**Your objective**
Pull out each line below that contains the word "none". Case matters, so copy only the lines where it appears with the same capitalization.

**Exercise materials**
— Start —

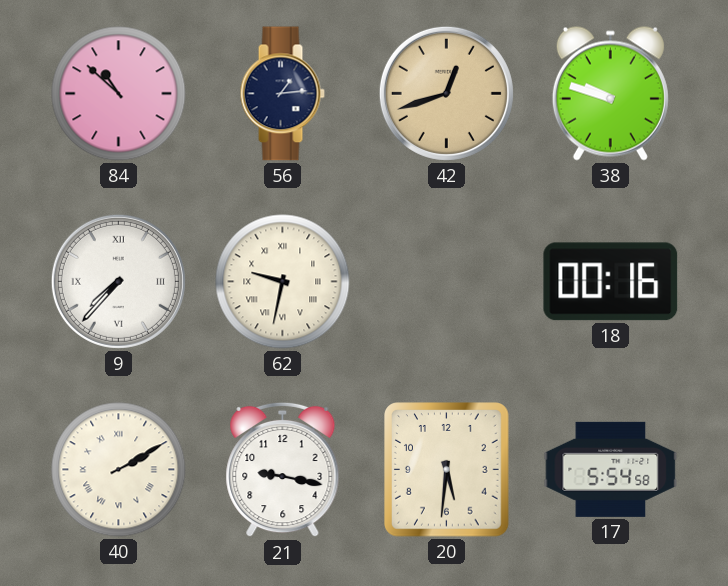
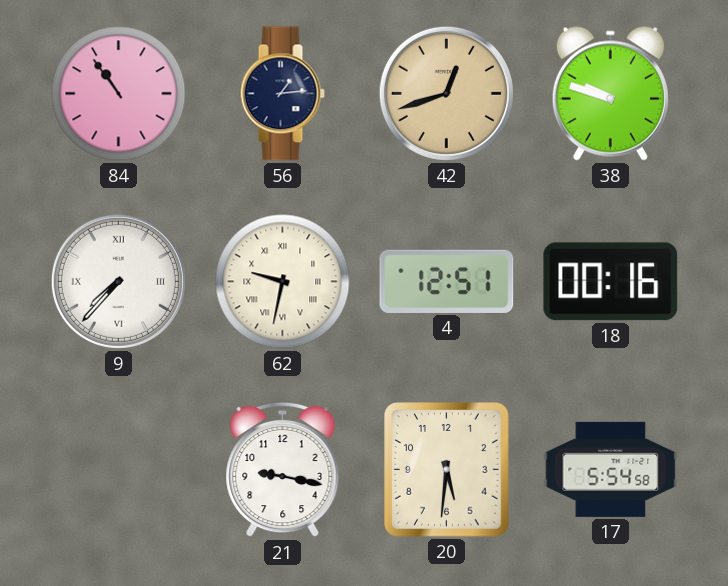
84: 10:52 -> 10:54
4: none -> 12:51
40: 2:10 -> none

— End —
— Start —

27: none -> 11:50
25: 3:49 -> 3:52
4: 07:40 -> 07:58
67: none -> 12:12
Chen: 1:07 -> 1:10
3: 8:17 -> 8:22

— End —
— Start —

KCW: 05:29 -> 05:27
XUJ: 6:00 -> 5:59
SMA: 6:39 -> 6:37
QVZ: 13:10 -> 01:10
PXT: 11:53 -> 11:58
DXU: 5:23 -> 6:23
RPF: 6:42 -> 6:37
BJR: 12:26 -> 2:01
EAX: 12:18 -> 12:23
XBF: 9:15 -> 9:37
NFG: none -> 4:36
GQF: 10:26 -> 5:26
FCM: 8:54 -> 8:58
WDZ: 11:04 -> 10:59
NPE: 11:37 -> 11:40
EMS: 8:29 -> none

— End —

**Response below**
4: none -> 12:51
40: 2:10 -> none
27: none -> 11:50
67: none -> 12:12
NFG: none -> 4:36
EMS: 8:29 -> none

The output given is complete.